## Task input
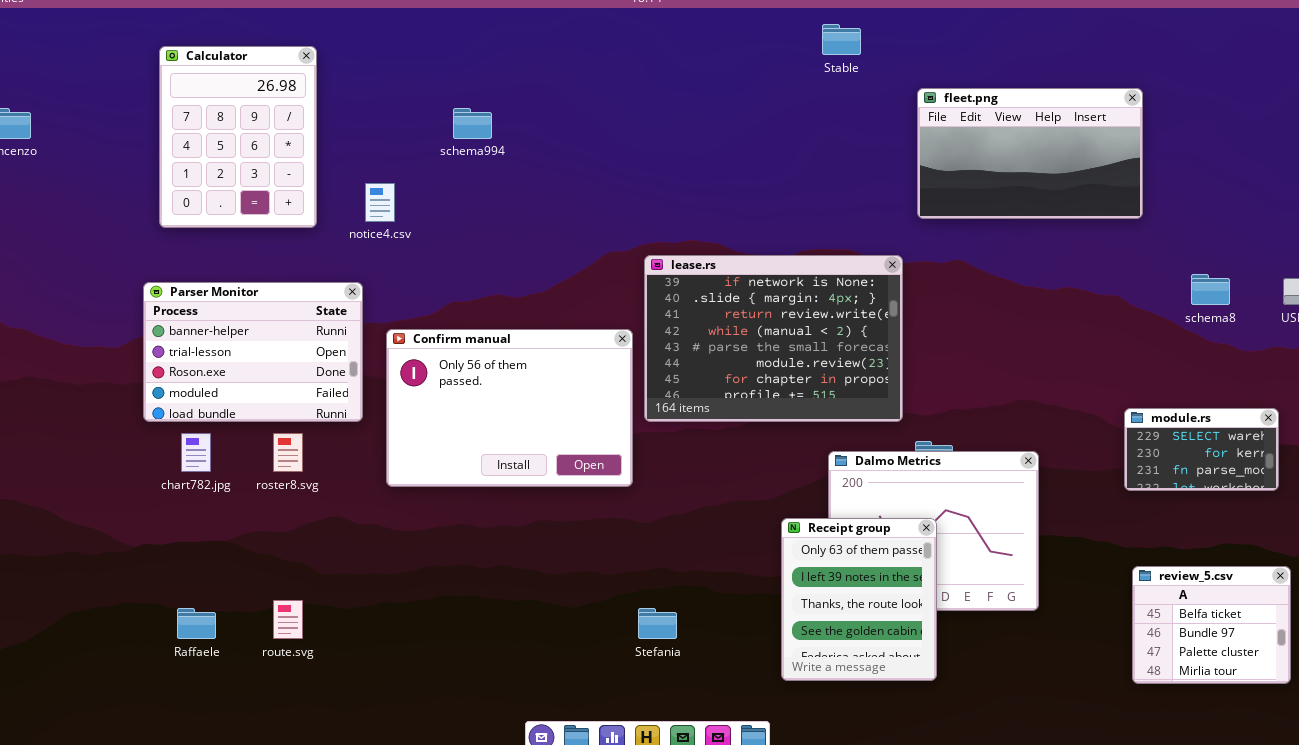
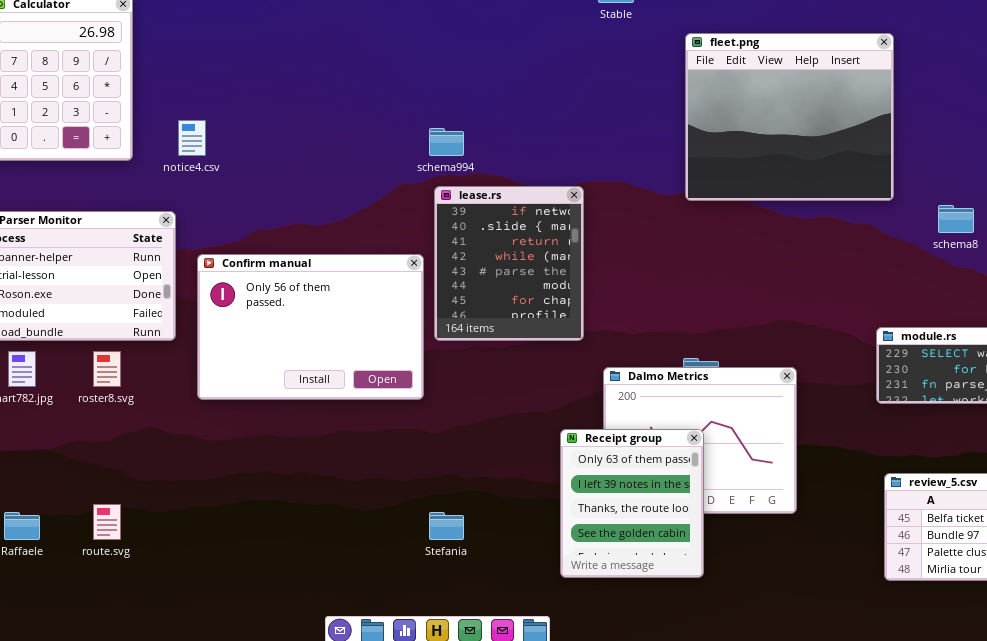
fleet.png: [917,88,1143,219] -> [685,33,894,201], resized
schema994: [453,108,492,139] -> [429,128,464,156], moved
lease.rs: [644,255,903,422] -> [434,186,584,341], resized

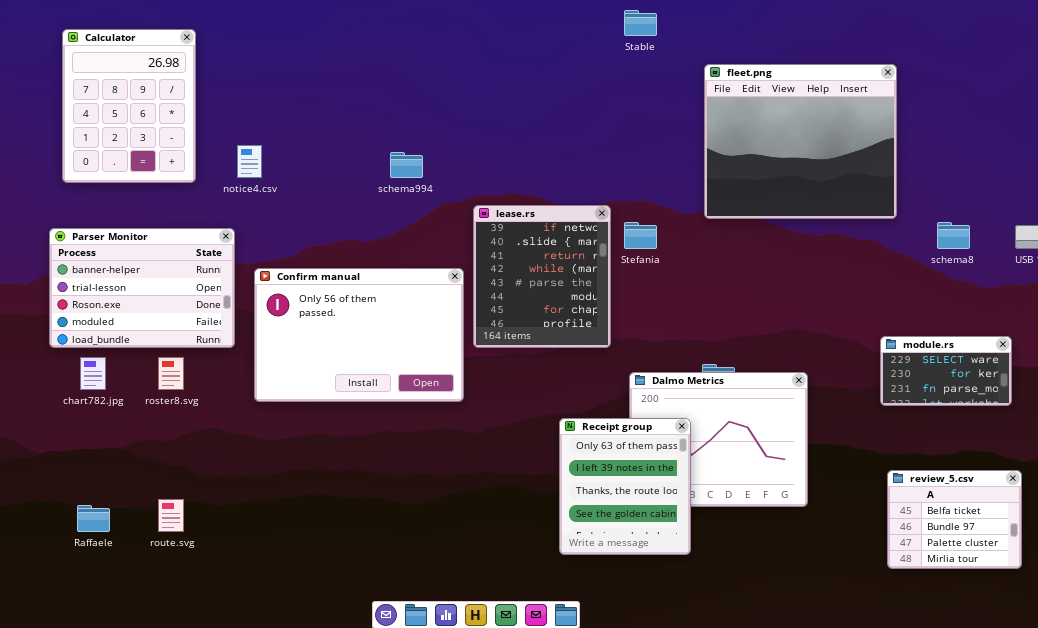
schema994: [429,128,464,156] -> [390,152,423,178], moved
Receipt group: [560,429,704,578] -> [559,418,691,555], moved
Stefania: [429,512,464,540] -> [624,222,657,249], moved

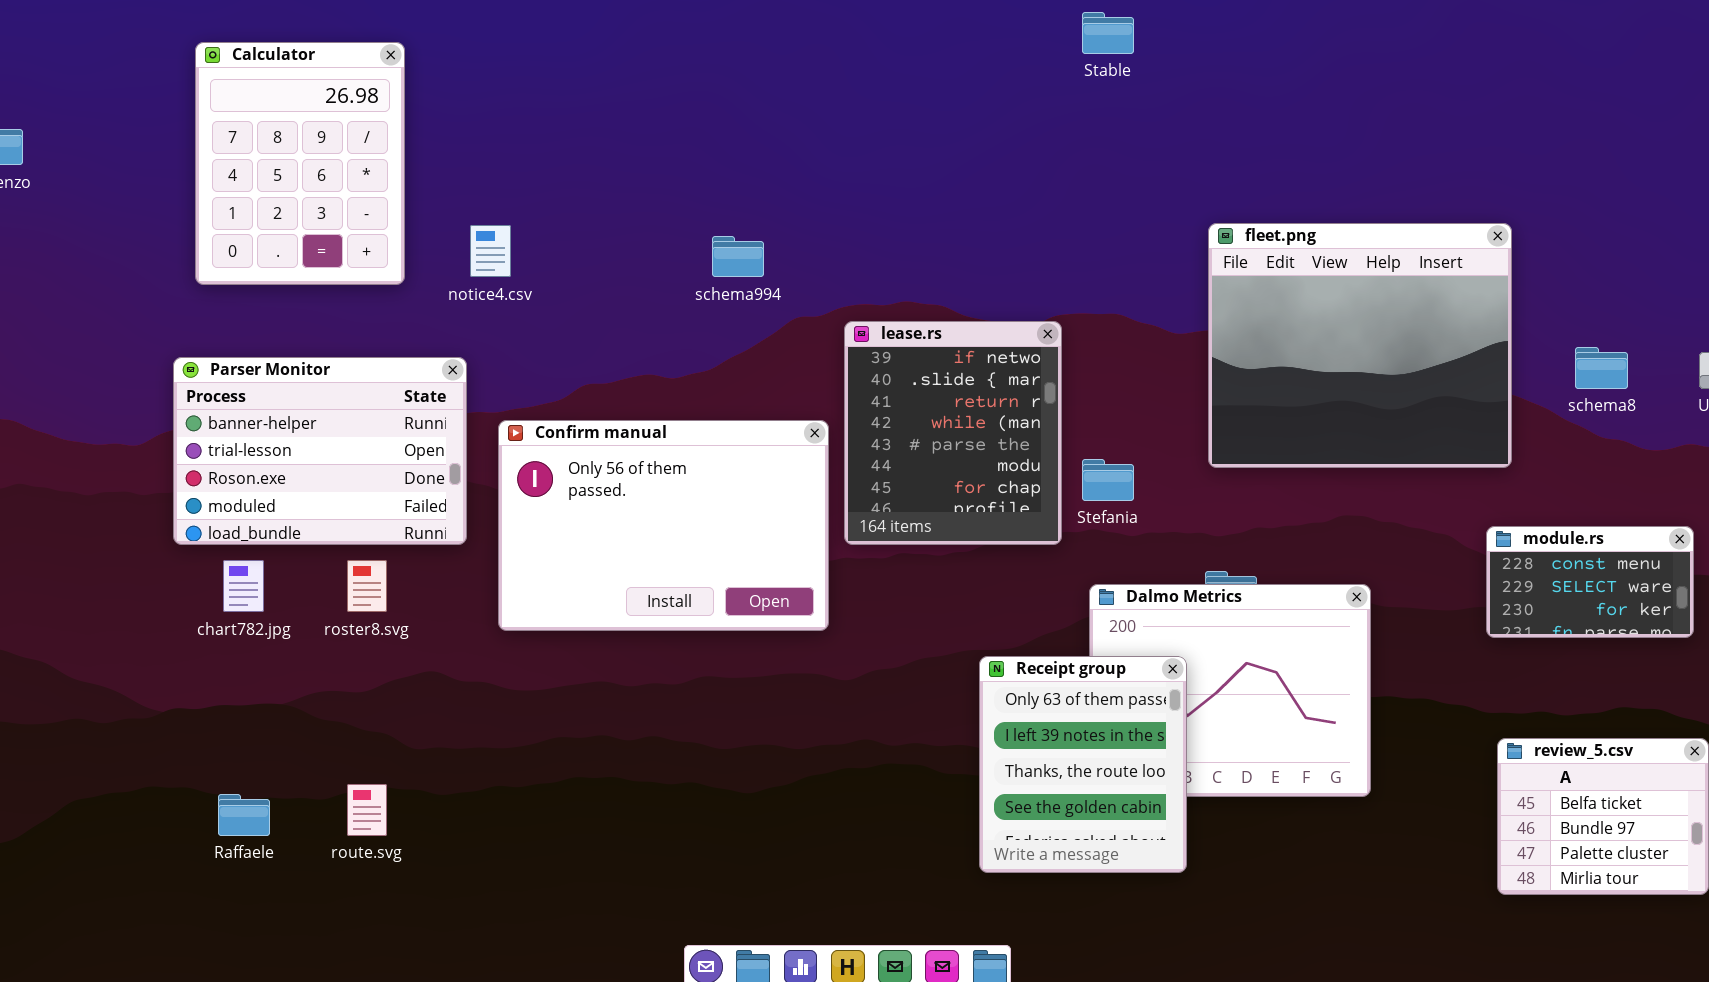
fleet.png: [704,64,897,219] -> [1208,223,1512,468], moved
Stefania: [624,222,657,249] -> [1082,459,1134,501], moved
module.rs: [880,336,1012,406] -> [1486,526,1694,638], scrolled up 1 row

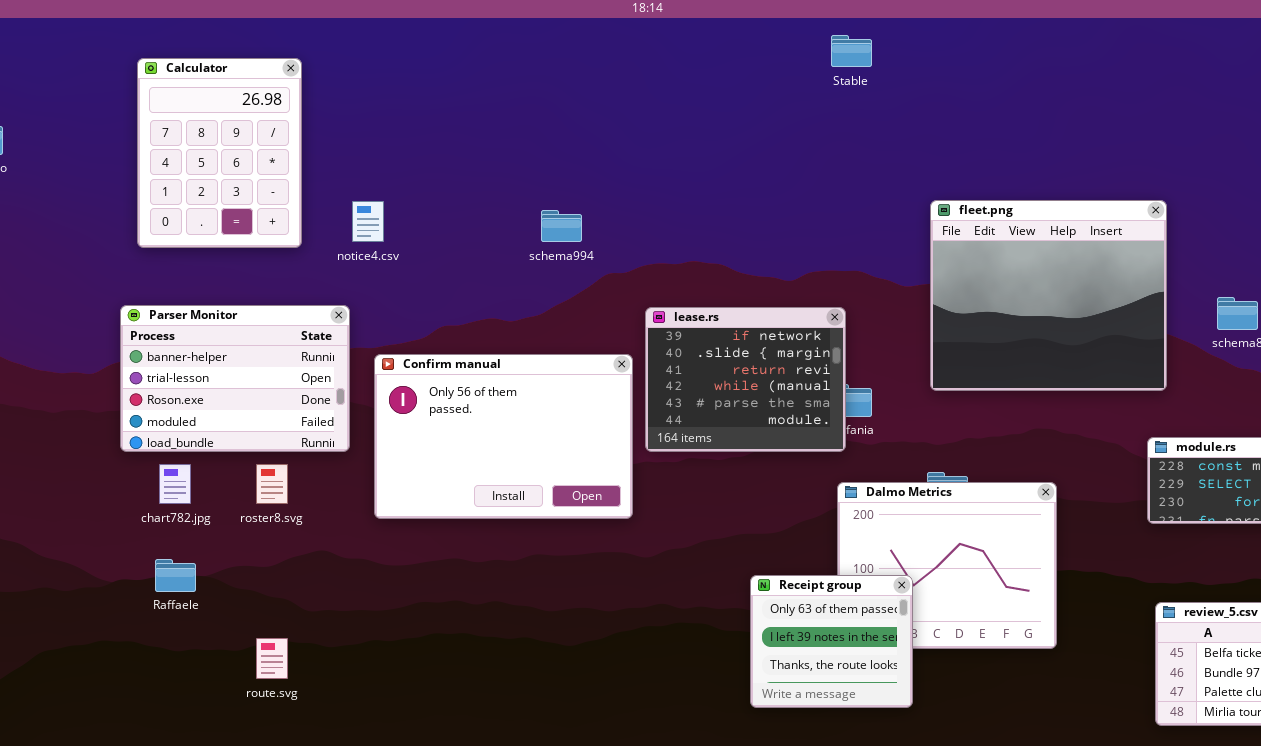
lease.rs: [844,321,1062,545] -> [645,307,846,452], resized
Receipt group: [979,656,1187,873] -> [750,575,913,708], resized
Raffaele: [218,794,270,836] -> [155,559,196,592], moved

## Work instructions
Leave out the images and copy every record above exactly.

## Solution to this exercise
fleet.png: [917,88,1143,219] -> [685,33,894,201], resized
schema994: [453,108,492,139] -> [429,128,464,156], moved
lease.rs: [644,255,903,422] -> [434,186,584,341], resized

schema994: [429,128,464,156] -> [390,152,423,178], moved
Receipt group: [560,429,704,578] -> [559,418,691,555], moved
Stefania: [429,512,464,540] -> [624,222,657,249], moved

fleet.png: [704,64,897,219] -> [1208,223,1512,468], moved
Stefania: [624,222,657,249] -> [1082,459,1134,501], moved
module.rs: [880,336,1012,406] -> [1486,526,1694,638], scrolled up 1 row

lease.rs: [844,321,1062,545] -> [645,307,846,452], resized
Receipt group: [979,656,1187,873] -> [750,575,913,708], resized
Raffaele: [218,794,270,836] -> [155,559,196,592], moved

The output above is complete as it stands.